--- Given records ---

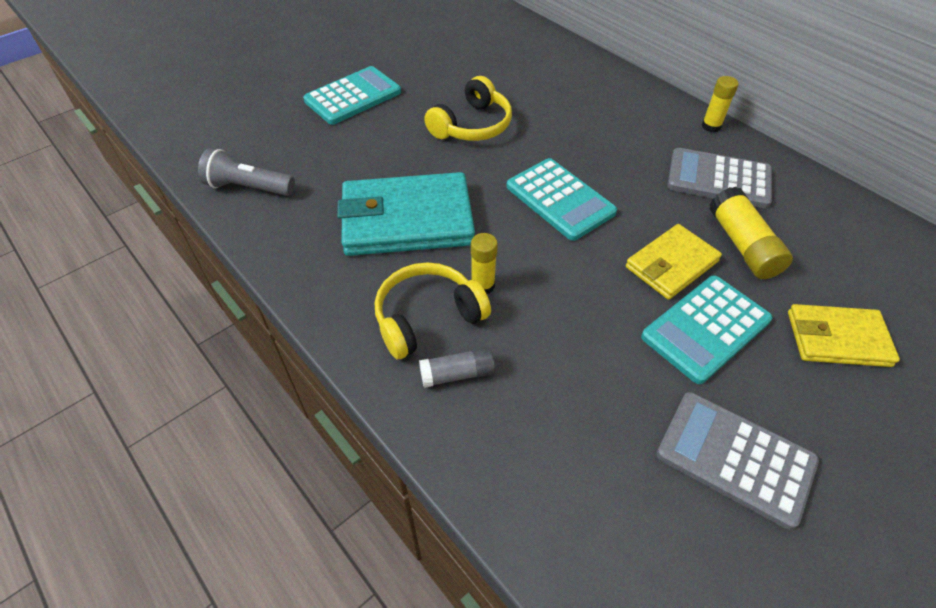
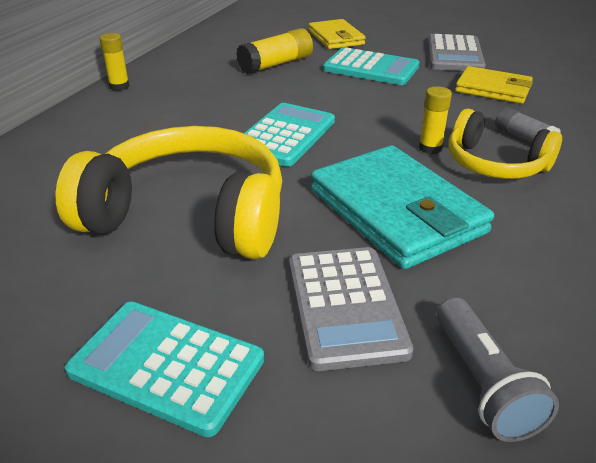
camera: 115 degrees left, 15 degrees down
yellow headphones [424,76,512,141] -> yellow headphones [56,126,282,259], size x1.71
yellow wallet [626,224,722,300] -> yellow wallet moved to [455,66,533,104]
grey calculator [667,148,772,208] -> grey calculator moved to [289,247,413,371]

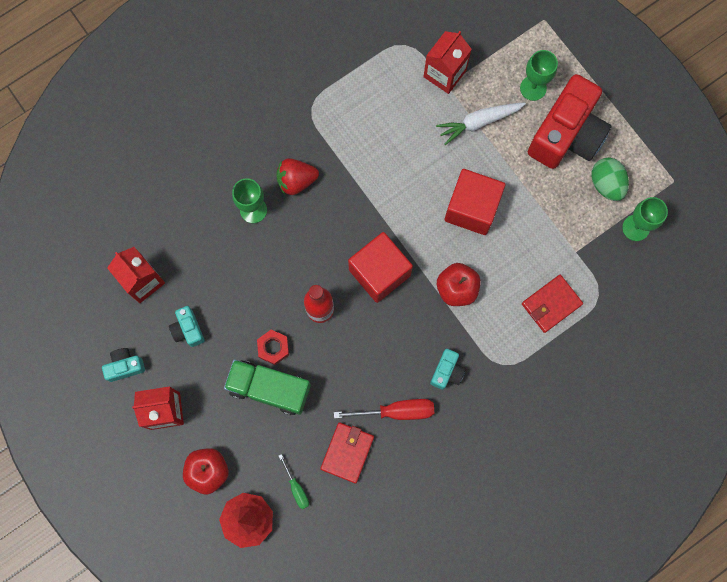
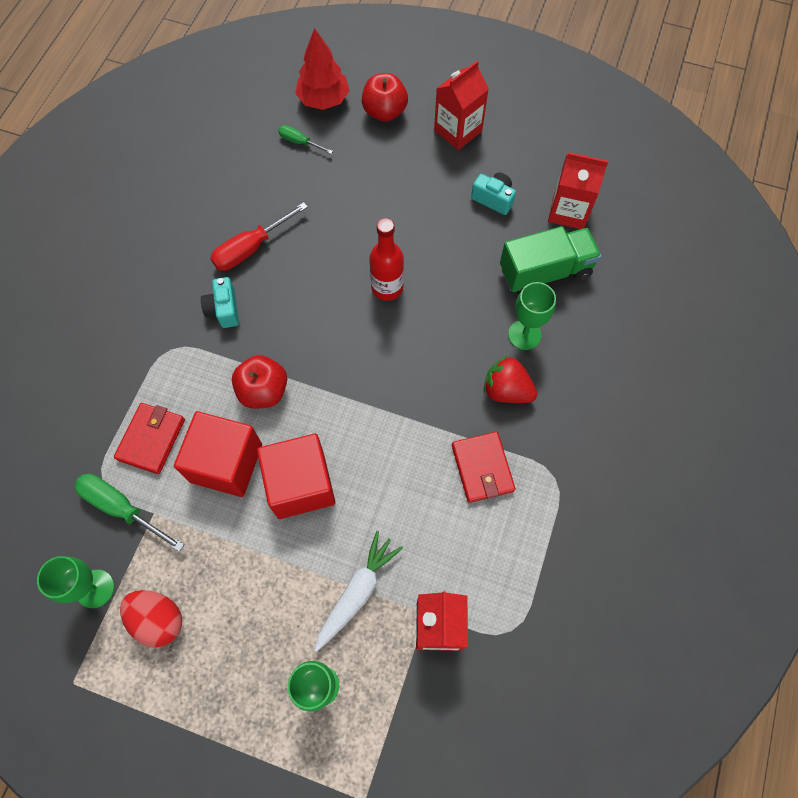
camera: 145 degrees right, 10 degrees down
turquoise camera [102,348,145,382] -> none
green truck [224,359,311,415] -> green truck moved to [500,226,601,295]
red nut [257,330,289,365] -> none
red strawberry [277,158,319,195] -> red strawberry turned 105 degrees counterclockwise [484,356,537,403]
red wallet [320,422,374,483] -> red wallet moved to [452,432,515,503]
red cube [348,232,413,303] -> red cube moved to [174,411,262,497]
red camera [528,74,611,169] -> none
green egg [591,158,629,201] -> red egg [120,590,182,647]
none -> green screwdriver [74,474,184,552]

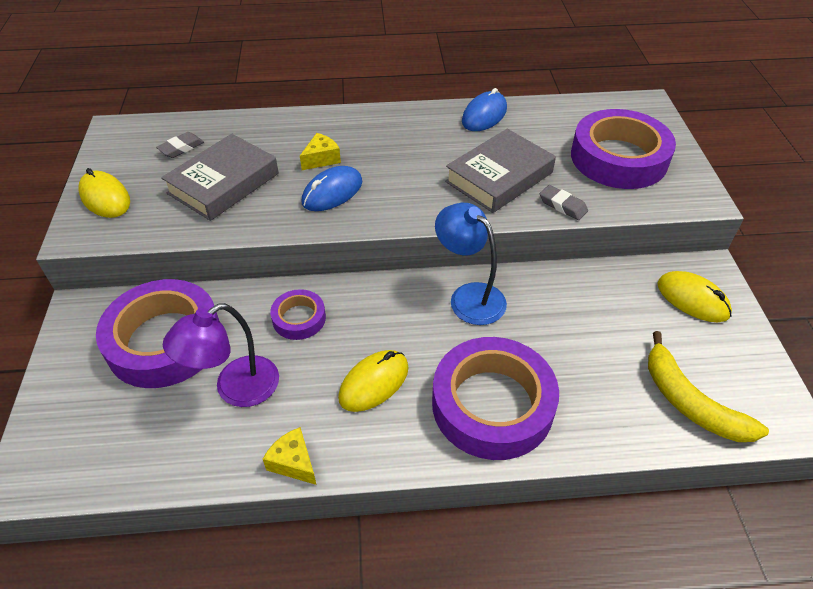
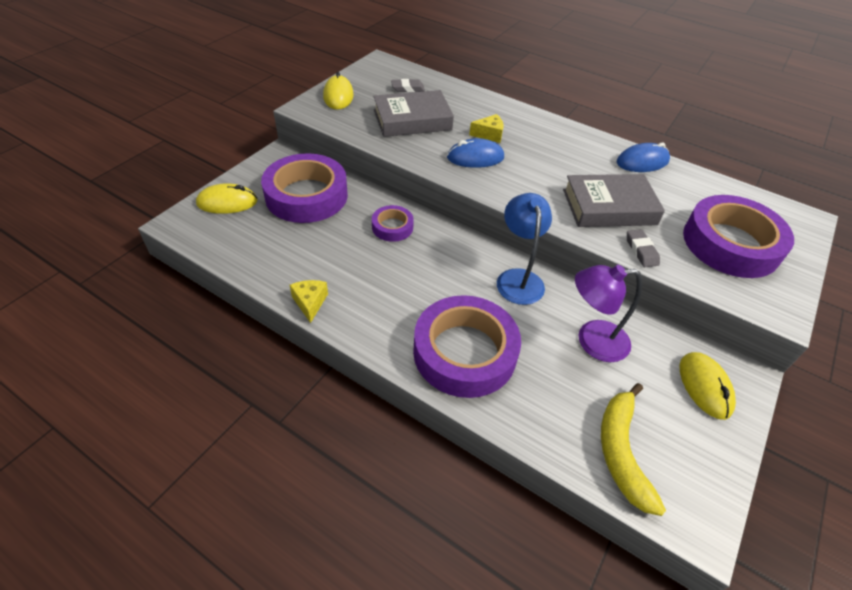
camera: 35 degrees right, 0 degrees up
purple lamp [163,303,279,407] -> purple lamp moved to [575,265,642,362]
yellow mouse [338,350,409,412] -> yellow mouse moved to [196,183,258,214]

---

§ **Request**
Exact repetition of the material above is required, with the images removed.

§ **Task response**
camera: 115 degrees left, 15 degrees down
yellow headphones [424,76,512,141] -> yellow headphones [56,126,282,259], size x1.71
yellow wallet [626,224,722,300] -> yellow wallet moved to [455,66,533,104]
grey calculator [667,148,772,208] -> grey calculator moved to [289,247,413,371]

camera: 145 degrees right, 10 degrees down
turquoise camera [102,348,145,382] -> none
green truck [224,359,311,415] -> green truck moved to [500,226,601,295]
red nut [257,330,289,365] -> none
red strawberry [277,158,319,195] -> red strawberry turned 105 degrees counterclockwise [484,356,537,403]
red wallet [320,422,374,483] -> red wallet moved to [452,432,515,503]
red cube [348,232,413,303] -> red cube moved to [174,411,262,497]
red camera [528,74,611,169] -> none
green egg [591,158,629,201] -> red egg [120,590,182,647]
none -> green screwdriver [74,474,184,552]

camera: 35 degrees right, 0 degrees up
purple lamp [163,303,279,407] -> purple lamp moved to [575,265,642,362]
yellow mouse [338,350,409,412] -> yellow mouse moved to [196,183,258,214]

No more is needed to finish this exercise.